**Record extracts:**
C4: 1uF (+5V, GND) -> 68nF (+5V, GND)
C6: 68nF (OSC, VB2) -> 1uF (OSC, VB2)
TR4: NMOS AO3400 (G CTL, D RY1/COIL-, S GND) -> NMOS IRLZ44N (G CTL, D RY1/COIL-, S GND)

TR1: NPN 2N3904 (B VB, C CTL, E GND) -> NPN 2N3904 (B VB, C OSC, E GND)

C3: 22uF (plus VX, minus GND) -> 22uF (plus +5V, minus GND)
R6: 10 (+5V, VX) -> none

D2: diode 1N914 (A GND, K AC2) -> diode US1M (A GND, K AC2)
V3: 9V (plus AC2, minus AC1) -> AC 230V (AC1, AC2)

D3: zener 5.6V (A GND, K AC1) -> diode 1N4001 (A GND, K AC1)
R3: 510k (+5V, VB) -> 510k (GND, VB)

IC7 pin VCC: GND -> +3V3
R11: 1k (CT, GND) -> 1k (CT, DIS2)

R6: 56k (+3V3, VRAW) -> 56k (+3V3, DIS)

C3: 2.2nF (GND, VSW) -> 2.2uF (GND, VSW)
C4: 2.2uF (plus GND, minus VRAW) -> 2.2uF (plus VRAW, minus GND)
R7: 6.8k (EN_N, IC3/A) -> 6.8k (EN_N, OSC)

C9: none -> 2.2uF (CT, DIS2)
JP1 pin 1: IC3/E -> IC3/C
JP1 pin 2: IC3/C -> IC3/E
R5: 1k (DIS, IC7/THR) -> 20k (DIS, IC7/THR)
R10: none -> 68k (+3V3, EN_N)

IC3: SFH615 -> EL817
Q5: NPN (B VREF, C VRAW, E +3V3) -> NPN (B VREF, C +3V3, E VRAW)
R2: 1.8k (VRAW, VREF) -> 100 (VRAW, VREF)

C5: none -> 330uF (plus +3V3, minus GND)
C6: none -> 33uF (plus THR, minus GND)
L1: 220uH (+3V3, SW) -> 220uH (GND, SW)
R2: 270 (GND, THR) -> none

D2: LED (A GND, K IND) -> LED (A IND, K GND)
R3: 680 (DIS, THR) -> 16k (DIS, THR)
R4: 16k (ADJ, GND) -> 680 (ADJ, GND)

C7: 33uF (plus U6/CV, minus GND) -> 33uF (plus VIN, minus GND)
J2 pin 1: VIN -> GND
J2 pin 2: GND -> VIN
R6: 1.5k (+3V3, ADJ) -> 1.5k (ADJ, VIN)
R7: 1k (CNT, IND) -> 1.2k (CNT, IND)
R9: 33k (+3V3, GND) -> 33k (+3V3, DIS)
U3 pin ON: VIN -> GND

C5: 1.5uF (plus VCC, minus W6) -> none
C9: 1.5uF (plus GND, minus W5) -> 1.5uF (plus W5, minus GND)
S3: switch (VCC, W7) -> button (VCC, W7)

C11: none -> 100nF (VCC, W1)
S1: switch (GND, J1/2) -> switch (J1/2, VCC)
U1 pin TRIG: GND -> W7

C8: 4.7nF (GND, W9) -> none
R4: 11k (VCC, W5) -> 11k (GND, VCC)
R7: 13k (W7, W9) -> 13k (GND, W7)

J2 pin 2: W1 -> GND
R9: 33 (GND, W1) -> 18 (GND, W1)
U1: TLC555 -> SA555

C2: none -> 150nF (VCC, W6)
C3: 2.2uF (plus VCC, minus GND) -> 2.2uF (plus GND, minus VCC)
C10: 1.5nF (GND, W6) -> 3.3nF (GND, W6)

**Try it:**
Only lines that include "plus" belong in the answer; return them from the entries above.

**Result of the task:**
C3: 22uF (plus VX, minus GND) -> 22uF (plus +5V, minus GND)
V3: 9V (plus AC2, minus AC1) -> AC 230V (AC1, AC2)
C4: 2.2uF (plus GND, minus VRAW) -> 2.2uF (plus VRAW, minus GND)
C5: none -> 330uF (plus +3V3, minus GND)
C6: none -> 33uF (plus THR, minus GND)
C7: 33uF (plus U6/CV, minus GND) -> 33uF (plus VIN, minus GND)
C5: 1.5uF (plus VCC, minus W6) -> none
C9: 1.5uF (plus GND, minus W5) -> 1.5uF (plus W5, minus GND)
C3: 2.2uF (plus VCC, minus GND) -> 2.2uF (plus GND, minus VCC)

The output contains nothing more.